§ What you are asked to do:
Reproduce, exactly and in full, the records that follow, minus any pictures.

** Opening Material supplied block **

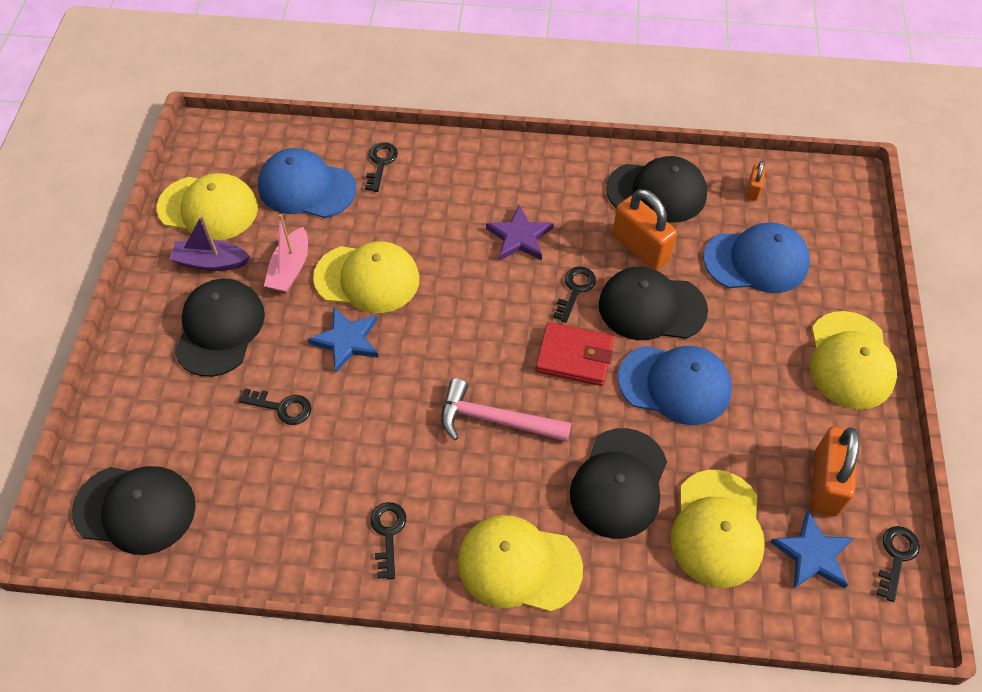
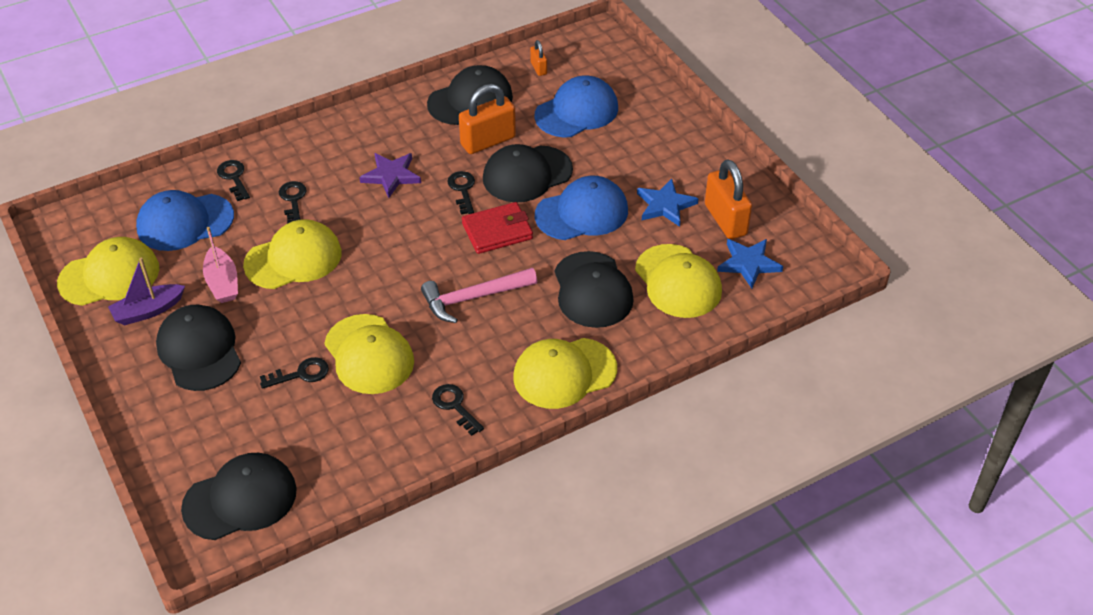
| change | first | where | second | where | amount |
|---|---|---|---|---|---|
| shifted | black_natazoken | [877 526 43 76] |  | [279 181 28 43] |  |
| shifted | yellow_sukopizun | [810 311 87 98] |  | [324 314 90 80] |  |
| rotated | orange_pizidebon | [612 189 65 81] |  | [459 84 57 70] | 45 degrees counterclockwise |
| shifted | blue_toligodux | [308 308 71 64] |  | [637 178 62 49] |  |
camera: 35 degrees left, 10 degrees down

** Closing Material supplied block **

§ Response to this task:
| change | first | where | second | where | amount |
|---|---|---|---|---|---|
| shifted | black_natazoken | [877 526 43 76] |  | [279 181 28 43] |  |
| shifted | yellow_sukopizun | [810 311 87 98] |  | [324 314 90 80] |  |
| rotated | orange_pizidebon | [612 189 65 81] |  | [459 84 57 70] | 45 degrees counterclockwise |
| shifted | blue_toligodux | [308 308 71 64] |  | [637 178 62 49] |  |
camera: 35 degrees left, 10 degrees down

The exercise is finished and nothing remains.